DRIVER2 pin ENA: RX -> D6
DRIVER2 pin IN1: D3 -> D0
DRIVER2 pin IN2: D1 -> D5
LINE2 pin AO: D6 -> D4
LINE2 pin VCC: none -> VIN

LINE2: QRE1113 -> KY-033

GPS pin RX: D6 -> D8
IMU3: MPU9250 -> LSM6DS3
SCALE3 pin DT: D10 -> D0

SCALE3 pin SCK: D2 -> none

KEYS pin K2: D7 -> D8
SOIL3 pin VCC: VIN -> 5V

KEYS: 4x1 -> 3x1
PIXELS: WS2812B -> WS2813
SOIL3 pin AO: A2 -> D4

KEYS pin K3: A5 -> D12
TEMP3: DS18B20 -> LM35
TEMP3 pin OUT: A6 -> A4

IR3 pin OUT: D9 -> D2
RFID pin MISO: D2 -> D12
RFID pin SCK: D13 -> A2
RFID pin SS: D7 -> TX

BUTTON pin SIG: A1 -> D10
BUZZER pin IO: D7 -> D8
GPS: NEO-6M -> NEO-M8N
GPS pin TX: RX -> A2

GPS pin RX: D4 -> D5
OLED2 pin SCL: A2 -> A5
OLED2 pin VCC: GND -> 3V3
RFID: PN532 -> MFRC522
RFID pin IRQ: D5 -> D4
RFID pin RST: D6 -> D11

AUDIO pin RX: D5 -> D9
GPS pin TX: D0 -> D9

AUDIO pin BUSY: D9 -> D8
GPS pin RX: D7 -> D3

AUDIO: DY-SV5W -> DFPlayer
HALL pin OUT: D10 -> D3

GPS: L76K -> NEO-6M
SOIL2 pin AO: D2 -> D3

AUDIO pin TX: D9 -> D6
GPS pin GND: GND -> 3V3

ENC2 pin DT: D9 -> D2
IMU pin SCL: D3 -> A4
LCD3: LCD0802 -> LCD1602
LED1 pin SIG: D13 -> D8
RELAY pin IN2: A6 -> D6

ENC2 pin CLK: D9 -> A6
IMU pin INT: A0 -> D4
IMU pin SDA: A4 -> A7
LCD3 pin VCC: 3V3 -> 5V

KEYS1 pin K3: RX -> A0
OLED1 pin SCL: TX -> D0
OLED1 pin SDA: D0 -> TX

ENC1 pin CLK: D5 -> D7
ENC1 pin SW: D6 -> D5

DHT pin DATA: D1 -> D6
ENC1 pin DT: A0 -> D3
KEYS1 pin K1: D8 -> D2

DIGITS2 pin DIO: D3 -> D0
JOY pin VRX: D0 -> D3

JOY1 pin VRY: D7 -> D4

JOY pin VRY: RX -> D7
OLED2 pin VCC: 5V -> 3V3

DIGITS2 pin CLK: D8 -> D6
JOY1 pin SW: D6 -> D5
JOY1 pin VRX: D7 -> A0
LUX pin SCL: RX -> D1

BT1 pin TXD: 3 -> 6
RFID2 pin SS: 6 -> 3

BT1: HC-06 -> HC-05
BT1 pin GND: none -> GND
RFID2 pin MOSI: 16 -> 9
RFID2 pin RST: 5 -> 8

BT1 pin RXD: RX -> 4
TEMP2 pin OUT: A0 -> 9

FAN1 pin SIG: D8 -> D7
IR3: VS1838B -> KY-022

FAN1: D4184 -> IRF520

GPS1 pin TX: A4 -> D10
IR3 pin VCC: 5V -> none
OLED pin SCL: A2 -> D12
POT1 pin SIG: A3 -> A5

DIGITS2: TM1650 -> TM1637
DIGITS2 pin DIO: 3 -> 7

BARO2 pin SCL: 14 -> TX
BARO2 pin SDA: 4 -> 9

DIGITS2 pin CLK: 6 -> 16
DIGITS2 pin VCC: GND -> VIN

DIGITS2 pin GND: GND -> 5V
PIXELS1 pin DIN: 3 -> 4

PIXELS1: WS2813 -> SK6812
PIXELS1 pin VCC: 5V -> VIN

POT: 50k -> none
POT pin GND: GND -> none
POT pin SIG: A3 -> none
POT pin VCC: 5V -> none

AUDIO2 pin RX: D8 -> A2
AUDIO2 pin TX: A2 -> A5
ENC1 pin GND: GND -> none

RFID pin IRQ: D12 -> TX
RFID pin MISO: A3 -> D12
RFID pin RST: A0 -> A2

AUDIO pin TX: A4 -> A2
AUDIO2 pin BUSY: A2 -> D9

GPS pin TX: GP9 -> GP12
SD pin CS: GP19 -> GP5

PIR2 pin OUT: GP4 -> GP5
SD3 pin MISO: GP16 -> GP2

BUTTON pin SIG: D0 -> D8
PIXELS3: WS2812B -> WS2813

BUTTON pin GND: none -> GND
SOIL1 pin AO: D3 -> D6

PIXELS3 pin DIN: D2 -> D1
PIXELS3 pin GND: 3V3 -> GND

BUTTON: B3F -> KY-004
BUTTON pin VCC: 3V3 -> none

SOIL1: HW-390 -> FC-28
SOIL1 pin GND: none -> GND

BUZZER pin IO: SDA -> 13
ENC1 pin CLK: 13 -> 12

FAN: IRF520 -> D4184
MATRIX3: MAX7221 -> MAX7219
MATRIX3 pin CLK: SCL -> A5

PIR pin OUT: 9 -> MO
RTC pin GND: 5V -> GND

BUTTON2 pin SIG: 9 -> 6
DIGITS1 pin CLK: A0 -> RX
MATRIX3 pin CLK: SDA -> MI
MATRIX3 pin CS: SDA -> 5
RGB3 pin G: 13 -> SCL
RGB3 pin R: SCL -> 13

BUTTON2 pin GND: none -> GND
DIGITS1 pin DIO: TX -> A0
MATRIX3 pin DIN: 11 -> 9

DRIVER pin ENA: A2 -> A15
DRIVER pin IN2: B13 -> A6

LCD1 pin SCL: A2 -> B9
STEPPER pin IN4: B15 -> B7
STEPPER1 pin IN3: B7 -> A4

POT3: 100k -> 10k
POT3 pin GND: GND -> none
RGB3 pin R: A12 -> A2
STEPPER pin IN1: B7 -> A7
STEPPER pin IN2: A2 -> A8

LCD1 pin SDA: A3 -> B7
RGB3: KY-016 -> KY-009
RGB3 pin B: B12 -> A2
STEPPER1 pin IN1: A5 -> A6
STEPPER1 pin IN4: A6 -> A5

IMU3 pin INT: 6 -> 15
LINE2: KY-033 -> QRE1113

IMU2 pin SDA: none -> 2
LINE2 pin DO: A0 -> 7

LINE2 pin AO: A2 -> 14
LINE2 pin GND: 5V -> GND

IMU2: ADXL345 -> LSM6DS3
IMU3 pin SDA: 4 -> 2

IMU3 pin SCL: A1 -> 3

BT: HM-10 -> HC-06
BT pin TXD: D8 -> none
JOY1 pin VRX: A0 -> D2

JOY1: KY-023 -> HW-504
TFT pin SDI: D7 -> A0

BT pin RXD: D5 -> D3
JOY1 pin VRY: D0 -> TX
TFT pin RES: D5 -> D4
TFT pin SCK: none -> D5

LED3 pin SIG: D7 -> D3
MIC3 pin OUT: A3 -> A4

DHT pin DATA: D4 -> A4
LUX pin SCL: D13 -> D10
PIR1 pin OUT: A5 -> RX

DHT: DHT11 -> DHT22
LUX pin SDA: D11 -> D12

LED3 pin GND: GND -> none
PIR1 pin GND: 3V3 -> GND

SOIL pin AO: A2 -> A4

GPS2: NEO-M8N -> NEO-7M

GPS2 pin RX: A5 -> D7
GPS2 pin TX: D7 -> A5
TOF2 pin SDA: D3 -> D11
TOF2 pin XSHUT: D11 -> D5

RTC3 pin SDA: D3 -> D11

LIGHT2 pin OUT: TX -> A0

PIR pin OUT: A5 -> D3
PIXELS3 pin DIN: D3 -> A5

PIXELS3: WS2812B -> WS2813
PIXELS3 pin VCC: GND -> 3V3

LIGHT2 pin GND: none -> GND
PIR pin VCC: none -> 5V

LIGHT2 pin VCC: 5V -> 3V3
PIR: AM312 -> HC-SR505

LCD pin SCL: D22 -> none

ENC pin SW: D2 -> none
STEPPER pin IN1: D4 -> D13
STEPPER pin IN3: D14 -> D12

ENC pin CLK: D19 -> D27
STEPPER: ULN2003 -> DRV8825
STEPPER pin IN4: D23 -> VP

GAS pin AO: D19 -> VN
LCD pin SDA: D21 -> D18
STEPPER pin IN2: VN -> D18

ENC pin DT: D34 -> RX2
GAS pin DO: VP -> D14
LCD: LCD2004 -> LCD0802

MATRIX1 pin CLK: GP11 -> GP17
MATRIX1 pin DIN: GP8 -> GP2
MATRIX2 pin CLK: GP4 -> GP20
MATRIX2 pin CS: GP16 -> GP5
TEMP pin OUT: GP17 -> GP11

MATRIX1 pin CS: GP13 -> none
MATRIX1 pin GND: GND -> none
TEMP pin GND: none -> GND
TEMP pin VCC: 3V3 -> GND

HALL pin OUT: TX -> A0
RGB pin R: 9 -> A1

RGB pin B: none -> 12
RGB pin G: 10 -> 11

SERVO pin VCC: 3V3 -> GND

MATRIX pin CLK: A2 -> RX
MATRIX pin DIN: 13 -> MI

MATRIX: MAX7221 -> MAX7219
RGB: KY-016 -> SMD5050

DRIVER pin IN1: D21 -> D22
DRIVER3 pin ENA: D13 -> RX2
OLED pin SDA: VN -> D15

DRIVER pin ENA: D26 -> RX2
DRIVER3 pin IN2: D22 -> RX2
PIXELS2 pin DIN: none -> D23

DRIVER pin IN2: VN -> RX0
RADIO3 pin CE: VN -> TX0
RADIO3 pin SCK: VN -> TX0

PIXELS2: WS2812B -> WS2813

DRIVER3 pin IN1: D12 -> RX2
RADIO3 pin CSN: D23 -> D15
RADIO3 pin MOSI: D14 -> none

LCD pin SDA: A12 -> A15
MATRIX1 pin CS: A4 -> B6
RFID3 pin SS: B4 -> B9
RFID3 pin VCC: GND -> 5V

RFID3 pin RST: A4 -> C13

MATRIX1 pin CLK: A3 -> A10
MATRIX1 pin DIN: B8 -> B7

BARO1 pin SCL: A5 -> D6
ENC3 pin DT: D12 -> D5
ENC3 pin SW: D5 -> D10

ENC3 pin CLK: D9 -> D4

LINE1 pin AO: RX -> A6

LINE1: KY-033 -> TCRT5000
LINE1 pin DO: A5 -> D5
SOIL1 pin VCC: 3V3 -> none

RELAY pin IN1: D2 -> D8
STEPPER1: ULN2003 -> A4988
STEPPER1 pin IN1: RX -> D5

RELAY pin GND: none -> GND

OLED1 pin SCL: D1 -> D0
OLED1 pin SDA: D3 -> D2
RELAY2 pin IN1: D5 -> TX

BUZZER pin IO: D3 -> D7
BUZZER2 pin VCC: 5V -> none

Problem to work on:
Could you repeat exactly the lines in the listing above from the one with "BUTTON pin GND: none -> GND" down to the one with "LED3 pin SIG: D7 -> D3"? Include both of those lines.

Answer to the problem:
BUTTON pin GND: none -> GND
SOIL1 pin AO: D3 -> D6

PIXELS3 pin DIN: D2 -> D1
PIXELS3 pin GND: 3V3 -> GND

BUTTON: B3F -> KY-004
BUTTON pin VCC: 3V3 -> none

SOIL1: HW-390 -> FC-28
SOIL1 pin GND: none -> GND

BUZZER pin IO: SDA -> 13
ENC1 pin CLK: 13 -> 12

FAN: IRF520 -> D4184
MATRIX3: MAX7221 -> MAX7219
MATRIX3 pin CLK: SCL -> A5

PIR pin OUT: 9 -> MO
RTC pin GND: 5V -> GND

BUTTON2 pin SIG: 9 -> 6
DIGITS1 pin CLK: A0 -> RX
MATRIX3 pin CLK: SDA -> MI
MATRIX3 pin CS: SDA -> 5
RGB3 pin G: 13 -> SCL
RGB3 pin R: SCL -> 13

BUTTON2 pin GND: none -> GND
DIGITS1 pin DIO: TX -> A0
MATRIX3 pin DIN: 11 -> 9

DRIVER pin ENA: A2 -> A15
DRIVER pin IN2: B13 -> A6

LCD1 pin SCL: A2 -> B9
STEPPER pin IN4: B15 -> B7
STEPPER1 pin IN3: B7 -> A4

POT3: 100k -> 10k
POT3 pin GND: GND -> none
RGB3 pin R: A12 -> A2
STEPPER pin IN1: B7 -> A7
STEPPER pin IN2: A2 -> A8

LCD1 pin SDA: A3 -> B7
RGB3: KY-016 -> KY-009
RGB3 pin B: B12 -> A2
STEPPER1 pin IN1: A5 -> A6
STEPPER1 pin IN4: A6 -> A5

IMU3 pin INT: 6 -> 15
LINE2: KY-033 -> QRE1113

IMU2 pin SDA: none -> 2
LINE2 pin DO: A0 -> 7

LINE2 pin AO: A2 -> 14
LINE2 pin GND: 5V -> GND

IMU2: ADXL345 -> LSM6DS3
IMU3 pin SDA: 4 -> 2

IMU3 pin SCL: A1 -> 3

BT: HM-10 -> HC-06
BT pin TXD: D8 -> none
JOY1 pin VRX: A0 -> D2

JOY1: KY-023 -> HW-504
TFT pin SDI: D7 -> A0

BT pin RXD: D5 -> D3
JOY1 pin VRY: D0 -> TX
TFT pin RES: D5 -> D4
TFT pin SCK: none -> D5

LED3 pin SIG: D7 -> D3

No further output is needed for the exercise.